→ REQUIRED ACTION: Give the number of lines in this listing that hold "none". No other words belong in the reply.

→ LISTED RECORDS:
::::::
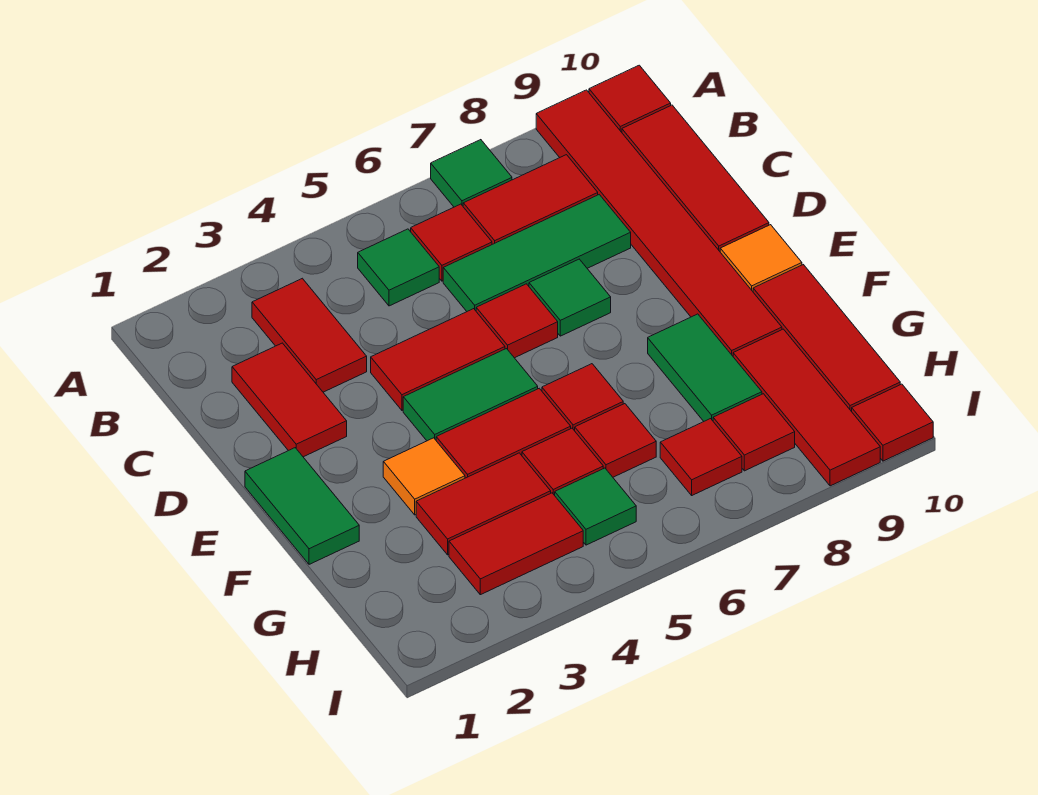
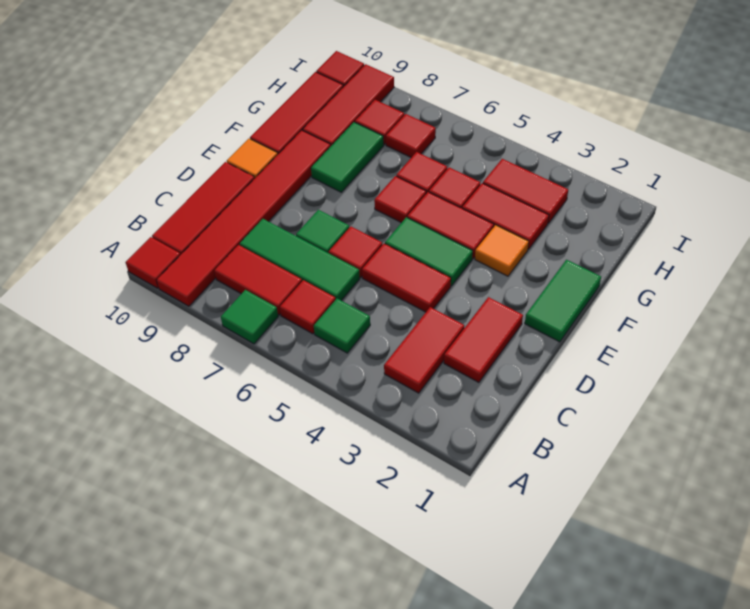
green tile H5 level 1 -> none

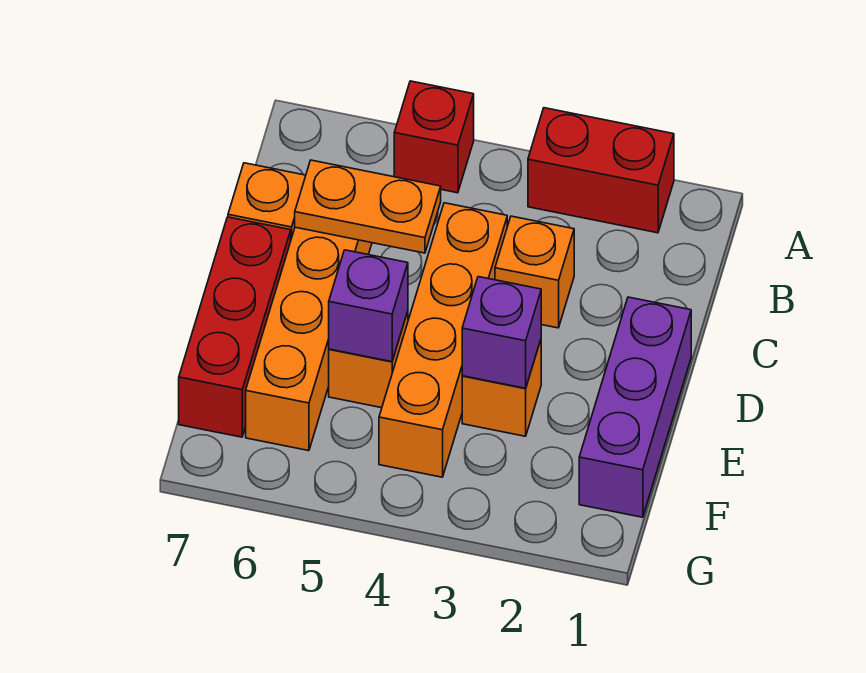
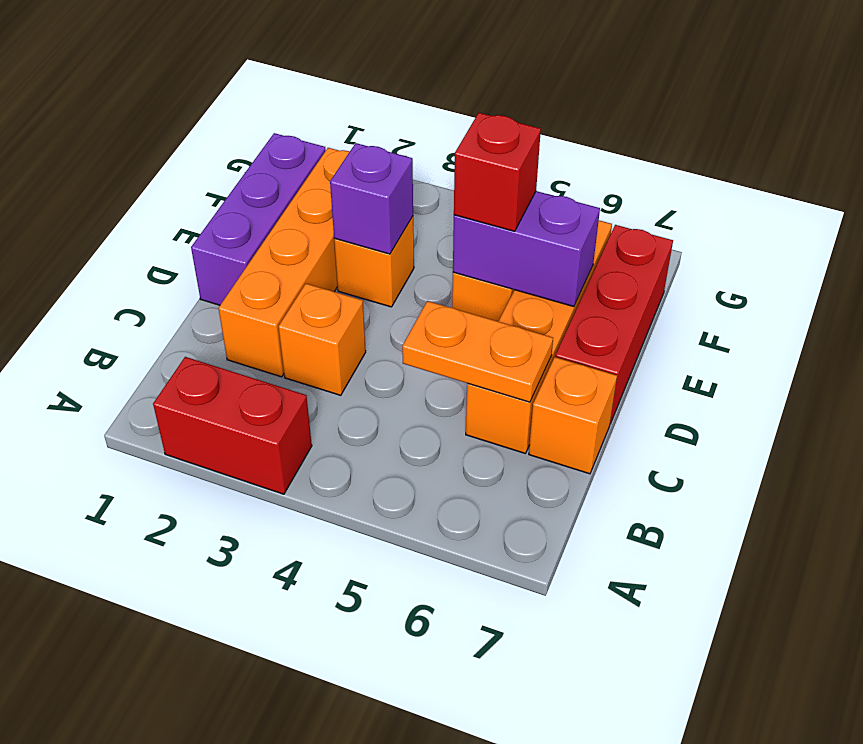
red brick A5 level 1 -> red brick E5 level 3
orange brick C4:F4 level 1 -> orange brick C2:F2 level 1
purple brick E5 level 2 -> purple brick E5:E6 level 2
::::::
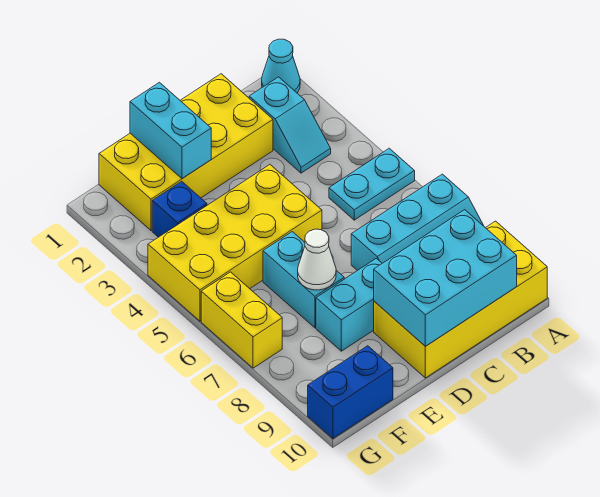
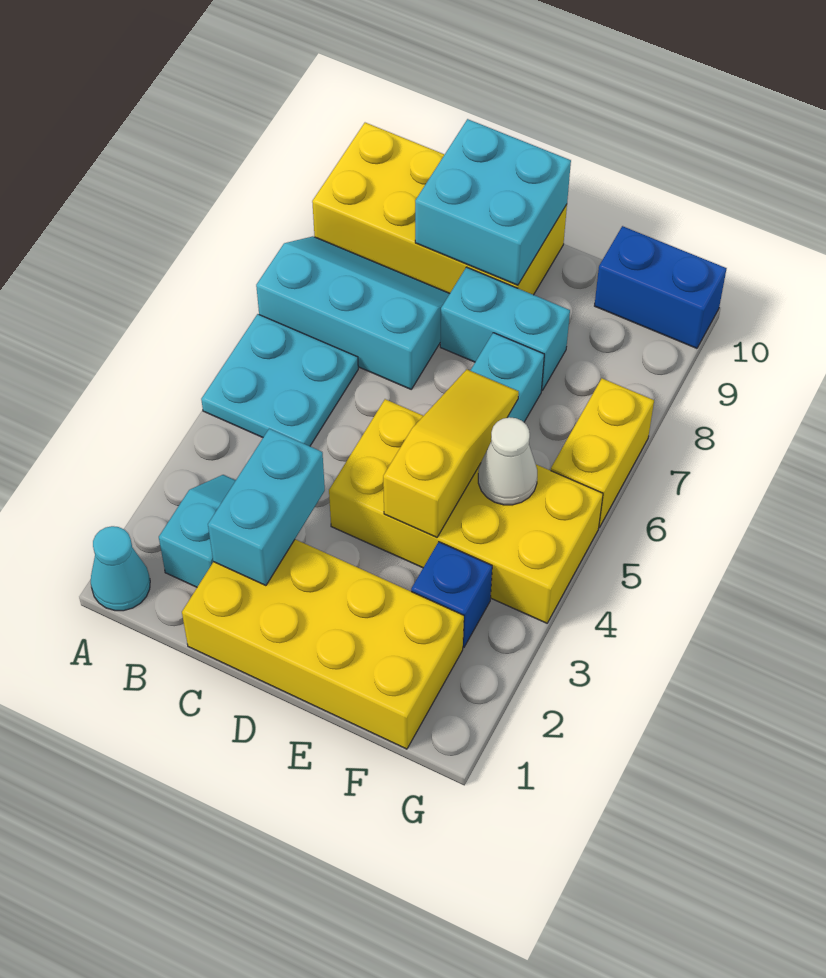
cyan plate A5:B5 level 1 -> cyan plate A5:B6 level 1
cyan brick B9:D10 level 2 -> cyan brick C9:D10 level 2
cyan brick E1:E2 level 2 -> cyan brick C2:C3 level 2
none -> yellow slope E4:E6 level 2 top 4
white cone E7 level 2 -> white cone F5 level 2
::::::
→ ANSWER TO THIS PROBLEM: 2